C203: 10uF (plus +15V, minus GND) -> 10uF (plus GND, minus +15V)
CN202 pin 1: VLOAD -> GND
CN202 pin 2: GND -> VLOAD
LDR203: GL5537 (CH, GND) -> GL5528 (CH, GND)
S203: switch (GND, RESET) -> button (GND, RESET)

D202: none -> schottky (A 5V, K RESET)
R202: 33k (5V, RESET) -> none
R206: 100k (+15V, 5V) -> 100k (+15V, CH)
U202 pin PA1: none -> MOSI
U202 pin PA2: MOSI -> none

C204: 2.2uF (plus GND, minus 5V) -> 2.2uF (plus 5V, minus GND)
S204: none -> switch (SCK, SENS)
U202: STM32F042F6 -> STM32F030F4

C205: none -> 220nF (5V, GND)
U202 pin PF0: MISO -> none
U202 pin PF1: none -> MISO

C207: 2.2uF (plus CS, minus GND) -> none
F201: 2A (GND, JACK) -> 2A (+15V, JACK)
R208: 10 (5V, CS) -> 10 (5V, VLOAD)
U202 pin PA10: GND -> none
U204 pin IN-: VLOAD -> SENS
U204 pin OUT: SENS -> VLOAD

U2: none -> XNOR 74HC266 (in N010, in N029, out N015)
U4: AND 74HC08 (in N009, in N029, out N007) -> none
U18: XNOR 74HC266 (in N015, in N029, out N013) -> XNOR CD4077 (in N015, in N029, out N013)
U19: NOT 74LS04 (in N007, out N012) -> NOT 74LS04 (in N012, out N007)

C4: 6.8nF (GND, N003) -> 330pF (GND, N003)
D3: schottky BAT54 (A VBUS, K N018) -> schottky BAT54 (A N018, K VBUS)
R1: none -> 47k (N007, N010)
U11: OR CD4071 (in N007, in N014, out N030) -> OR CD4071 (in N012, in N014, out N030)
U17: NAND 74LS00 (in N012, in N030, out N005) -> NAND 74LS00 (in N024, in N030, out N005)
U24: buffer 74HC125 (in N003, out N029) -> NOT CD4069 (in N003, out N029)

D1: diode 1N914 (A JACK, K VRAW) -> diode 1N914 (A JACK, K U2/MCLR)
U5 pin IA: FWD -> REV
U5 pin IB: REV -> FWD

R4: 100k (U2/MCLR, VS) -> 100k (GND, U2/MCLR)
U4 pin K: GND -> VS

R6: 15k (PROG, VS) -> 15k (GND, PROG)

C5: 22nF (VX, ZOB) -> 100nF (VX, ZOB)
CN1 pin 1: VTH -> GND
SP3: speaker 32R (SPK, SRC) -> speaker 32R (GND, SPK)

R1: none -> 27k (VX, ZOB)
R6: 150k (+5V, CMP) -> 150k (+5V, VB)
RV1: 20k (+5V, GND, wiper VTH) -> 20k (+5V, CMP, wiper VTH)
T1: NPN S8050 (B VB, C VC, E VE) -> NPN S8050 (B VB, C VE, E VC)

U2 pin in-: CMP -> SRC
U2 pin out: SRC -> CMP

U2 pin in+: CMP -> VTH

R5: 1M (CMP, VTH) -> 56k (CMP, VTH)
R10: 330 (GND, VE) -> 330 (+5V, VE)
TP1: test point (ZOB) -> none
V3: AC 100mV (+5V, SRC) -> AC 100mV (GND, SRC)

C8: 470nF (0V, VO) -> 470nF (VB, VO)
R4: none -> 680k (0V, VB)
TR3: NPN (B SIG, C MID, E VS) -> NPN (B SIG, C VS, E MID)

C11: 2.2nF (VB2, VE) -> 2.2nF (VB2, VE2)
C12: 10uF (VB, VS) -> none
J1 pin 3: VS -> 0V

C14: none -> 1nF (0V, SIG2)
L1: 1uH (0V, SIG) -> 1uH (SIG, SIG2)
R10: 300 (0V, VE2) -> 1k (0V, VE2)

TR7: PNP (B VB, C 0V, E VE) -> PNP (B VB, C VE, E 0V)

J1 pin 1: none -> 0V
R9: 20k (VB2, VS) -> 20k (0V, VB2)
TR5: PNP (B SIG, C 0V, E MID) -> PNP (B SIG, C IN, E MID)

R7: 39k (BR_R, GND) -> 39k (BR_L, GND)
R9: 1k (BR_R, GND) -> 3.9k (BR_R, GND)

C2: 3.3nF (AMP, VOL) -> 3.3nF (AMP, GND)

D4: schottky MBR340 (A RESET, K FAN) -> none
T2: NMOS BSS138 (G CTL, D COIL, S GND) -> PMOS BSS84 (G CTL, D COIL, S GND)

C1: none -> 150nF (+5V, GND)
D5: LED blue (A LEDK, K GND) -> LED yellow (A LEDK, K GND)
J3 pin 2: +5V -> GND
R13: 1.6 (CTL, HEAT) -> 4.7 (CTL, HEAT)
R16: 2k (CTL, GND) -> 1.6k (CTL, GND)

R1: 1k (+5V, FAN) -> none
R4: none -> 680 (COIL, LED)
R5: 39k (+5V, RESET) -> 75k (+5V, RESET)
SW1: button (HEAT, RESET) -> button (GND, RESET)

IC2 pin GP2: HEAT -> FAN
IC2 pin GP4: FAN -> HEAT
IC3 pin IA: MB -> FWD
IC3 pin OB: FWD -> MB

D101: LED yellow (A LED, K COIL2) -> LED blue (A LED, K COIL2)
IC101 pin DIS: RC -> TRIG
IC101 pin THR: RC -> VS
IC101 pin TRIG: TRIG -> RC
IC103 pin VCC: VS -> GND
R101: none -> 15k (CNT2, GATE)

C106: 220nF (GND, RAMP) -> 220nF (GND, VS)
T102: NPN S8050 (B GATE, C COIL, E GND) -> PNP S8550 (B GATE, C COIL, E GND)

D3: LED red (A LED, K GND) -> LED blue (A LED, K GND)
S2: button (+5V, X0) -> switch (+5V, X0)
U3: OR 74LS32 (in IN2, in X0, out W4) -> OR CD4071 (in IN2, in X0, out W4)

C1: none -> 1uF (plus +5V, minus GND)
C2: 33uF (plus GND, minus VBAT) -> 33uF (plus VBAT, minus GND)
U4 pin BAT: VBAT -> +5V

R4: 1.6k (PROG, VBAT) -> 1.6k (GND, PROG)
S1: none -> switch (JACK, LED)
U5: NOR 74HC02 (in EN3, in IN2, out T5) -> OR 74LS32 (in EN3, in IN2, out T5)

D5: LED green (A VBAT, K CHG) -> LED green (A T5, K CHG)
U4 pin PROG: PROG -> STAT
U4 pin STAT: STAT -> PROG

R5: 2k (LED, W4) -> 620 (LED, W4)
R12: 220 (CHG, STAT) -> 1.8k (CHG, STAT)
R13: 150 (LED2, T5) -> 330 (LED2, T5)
+---+
To do:
Print all of the entries exactly, leaving nothing out.

Expected answer:
C203: 10uF (plus +15V, minus GND) -> 10uF (plus GND, minus +15V)
CN202 pin 1: VLOAD -> GND
CN202 pin 2: GND -> VLOAD
LDR203: GL5537 (CH, GND) -> GL5528 (CH, GND)
S203: switch (GND, RESET) -> button (GND, RESET)

D202: none -> schottky (A 5V, K RESET)
R202: 33k (5V, RESET) -> none
R206: 100k (+15V, 5V) -> 100k (+15V, CH)
U202 pin PA1: none -> MOSI
U202 pin PA2: MOSI -> none

C204: 2.2uF (plus GND, minus 5V) -> 2.2uF (plus 5V, minus GND)
S204: none -> switch (SCK, SENS)
U202: STM32F042F6 -> STM32F030F4

C205: none -> 220nF (5V, GND)
U202 pin PF0: MISO -> none
U202 pin PF1: none -> MISO

C207: 2.2uF (plus CS, minus GND) -> none
F201: 2A (GND, JACK) -> 2A (+15V, JACK)
R208: 10 (5V, CS) -> 10 (5V, VLOAD)
U202 pin PA10: GND -> none
U204 pin IN-: VLOAD -> SENS
U204 pin OUT: SENS -> VLOAD

U2: none -> XNOR 74HC266 (in N010, in N029, out N015)
U4: AND 74HC08 (in N009, in N029, out N007) -> none
U18: XNOR 74HC266 (in N015, in N029, out N013) -> XNOR CD4077 (in N015, in N029, out N013)
U19: NOT 74LS04 (in N007, out N012) -> NOT 74LS04 (in N012, out N007)

C4: 6.8nF (GND, N003) -> 330pF (GND, N003)
D3: schottky BAT54 (A VBUS, K N018) -> schottky BAT54 (A N018, K VBUS)
R1: none -> 47k (N007, N010)
U11: OR CD4071 (in N007, in N014, out N030) -> OR CD4071 (in N012, in N014, out N030)
U17: NAND 74LS00 (in N012, in N030, out N005) -> NAND 74LS00 (in N024, in N030, out N005)
U24: buffer 74HC125 (in N003, out N029) -> NOT CD4069 (in N003, out N029)

D1: diode 1N914 (A JACK, K VRAW) -> diode 1N914 (A JACK, K U2/MCLR)
U5 pin IA: FWD -> REV
U5 pin IB: REV -> FWD

R4: 100k (U2/MCLR, VS) -> 100k (GND, U2/MCLR)
U4 pin K: GND -> VS

R6: 15k (PROG, VS) -> 15k (GND, PROG)

C5: 22nF (VX, ZOB) -> 100nF (VX, ZOB)
CN1 pin 1: VTH -> GND
SP3: speaker 32R (SPK, SRC) -> speaker 32R (GND, SPK)

R1: none -> 27k (VX, ZOB)
R6: 150k (+5V, CMP) -> 150k (+5V, VB)
RV1: 20k (+5V, GND, wiper VTH) -> 20k (+5V, CMP, wiper VTH)
T1: NPN S8050 (B VB, C VC, E VE) -> NPN S8050 (B VB, C VE, E VC)

U2 pin in-: CMP -> SRC
U2 pin out: SRC -> CMP

U2 pin in+: CMP -> VTH

R5: 1M (CMP, VTH) -> 56k (CMP, VTH)
R10: 330 (GND, VE) -> 330 (+5V, VE)
TP1: test point (ZOB) -> none
V3: AC 100mV (+5V, SRC) -> AC 100mV (GND, SRC)

C8: 470nF (0V, VO) -> 470nF (VB, VO)
R4: none -> 680k (0V, VB)
TR3: NPN (B SIG, C MID, E VS) -> NPN (B SIG, C VS, E MID)

C11: 2.2nF (VB2, VE) -> 2.2nF (VB2, VE2)
C12: 10uF (VB, VS) -> none
J1 pin 3: VS -> 0V

C14: none -> 1nF (0V, SIG2)
L1: 1uH (0V, SIG) -> 1uH (SIG, SIG2)
R10: 300 (0V, VE2) -> 1k (0V, VE2)

TR7: PNP (B VB, C 0V, E VE) -> PNP (B VB, C VE, E 0V)

J1 pin 1: none -> 0V
R9: 20k (VB2, VS) -> 20k (0V, VB2)
TR5: PNP (B SIG, C 0V, E MID) -> PNP (B SIG, C IN, E MID)

R7: 39k (BR_R, GND) -> 39k (BR_L, GND)
R9: 1k (BR_R, GND) -> 3.9k (BR_R, GND)

C2: 3.3nF (AMP, VOL) -> 3.3nF (AMP, GND)

D4: schottky MBR340 (A RESET, K FAN) -> none
T2: NMOS BSS138 (G CTL, D COIL, S GND) -> PMOS BSS84 (G CTL, D COIL, S GND)

C1: none -> 150nF (+5V, GND)
D5: LED blue (A LEDK, K GND) -> LED yellow (A LEDK, K GND)
J3 pin 2: +5V -> GND
R13: 1.6 (CTL, HEAT) -> 4.7 (CTL, HEAT)
R16: 2k (CTL, GND) -> 1.6k (CTL, GND)

R1: 1k (+5V, FAN) -> none
R4: none -> 680 (COIL, LED)
R5: 39k (+5V, RESET) -> 75k (+5V, RESET)
SW1: button (HEAT, RESET) -> button (GND, RESET)

IC2 pin GP2: HEAT -> FAN
IC2 pin GP4: FAN -> HEAT
IC3 pin IA: MB -> FWD
IC3 pin OB: FWD -> MB

D101: LED yellow (A LED, K COIL2) -> LED blue (A LED, K COIL2)
IC101 pin DIS: RC -> TRIG
IC101 pin THR: RC -> VS
IC101 pin TRIG: TRIG -> RC
IC103 pin VCC: VS -> GND
R101: none -> 15k (CNT2, GATE)

C106: 220nF (GND, RAMP) -> 220nF (GND, VS)
T102: NPN S8050 (B GATE, C COIL, E GND) -> PNP S8550 (B GATE, C COIL, E GND)

D3: LED red (A LED, K GND) -> LED blue (A LED, K GND)
S2: button (+5V, X0) -> switch (+5V, X0)
U3: OR 74LS32 (in IN2, in X0, out W4) -> OR CD4071 (in IN2, in X0, out W4)

C1: none -> 1uF (plus +5V, minus GND)
C2: 33uF (plus GND, minus VBAT) -> 33uF (plus VBAT, minus GND)
U4 pin BAT: VBAT -> +5V

R4: 1.6k (PROG, VBAT) -> 1.6k (GND, PROG)
S1: none -> switch (JACK, LED)
U5: NOR 74HC02 (in EN3, in IN2, out T5) -> OR 74LS32 (in EN3, in IN2, out T5)

D5: LED green (A VBAT, K CHG) -> LED green (A T5, K CHG)
U4 pin PROG: PROG -> STAT
U4 pin STAT: STAT -> PROG

R5: 2k (LED, W4) -> 620 (LED, W4)
R12: 220 (CHG, STAT) -> 1.8k (CHG, STAT)
R13: 150 (LED2, T5) -> 330 (LED2, T5)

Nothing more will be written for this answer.